EXERCISE DATA
▬▬▬▬▬▬▬▬▬▬

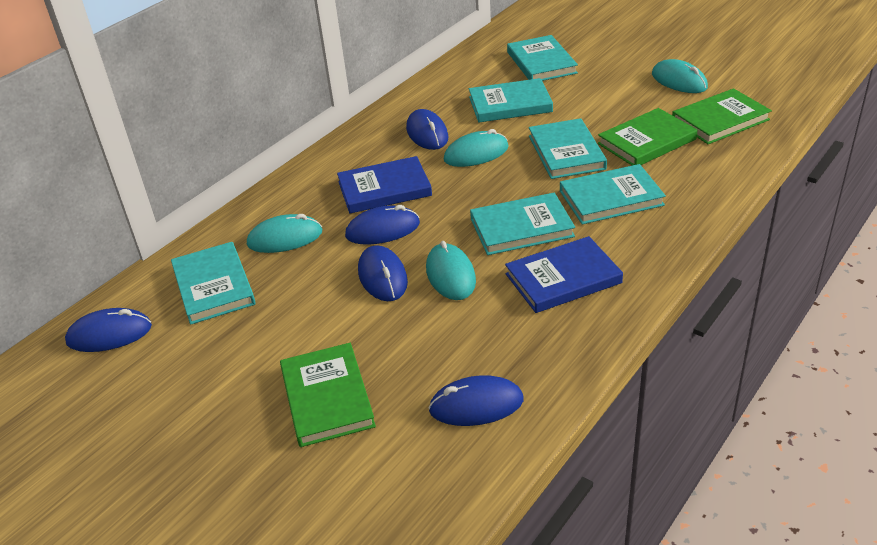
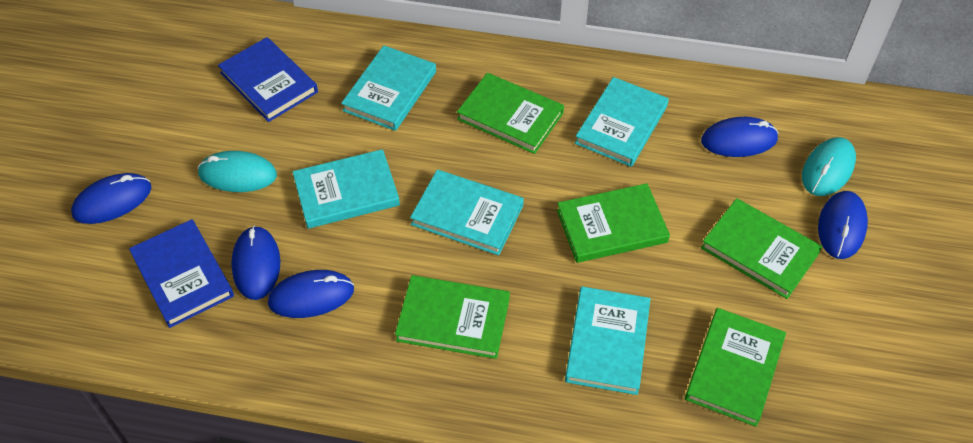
green book: 3 -> 5
turquoise book: 6 -> 5
turquoise mouse: 4 -> 2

▬▬▬▬▬▬▬▬▬▬

TASK
Every line above carrying the word "turquoise" needs to be shown.

RESPONSE
turquoise book: 6 -> 5
turquoise mouse: 4 -> 2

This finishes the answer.